[Start of section]
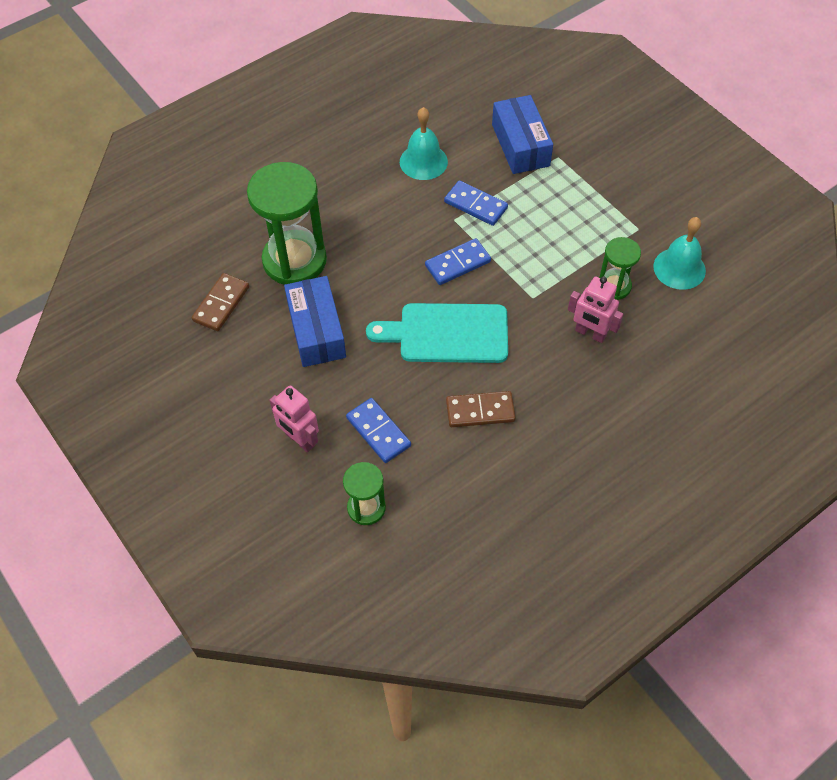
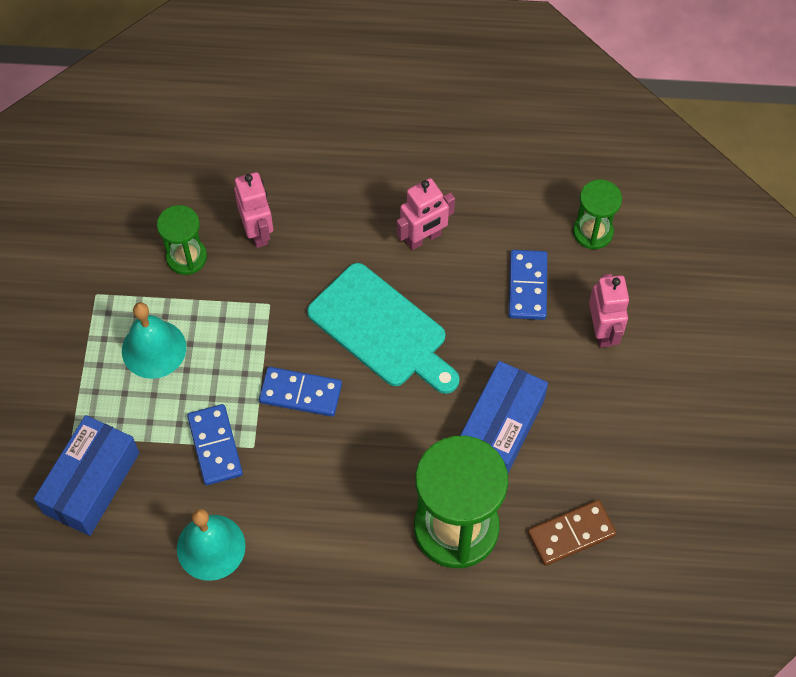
camera: 140 degrees left, 5 degrees up
(480, 411) = (423, 238): brown domino -> pink robot
(679, 268) = (110, 228): turquoise bell -> turquoise bell (154, 349)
[End of section]
__TASK BRIEF__: Repeat the material above precisely as it appears, omitting the images it contains.

__SOLUTION TO THIS TASK__:
camera: 140 degrees left, 5 degrees up
(480, 411) = (423, 238): brown domino -> pink robot
(679, 268) = (110, 228): turquoise bell -> turquoise bell (154, 349)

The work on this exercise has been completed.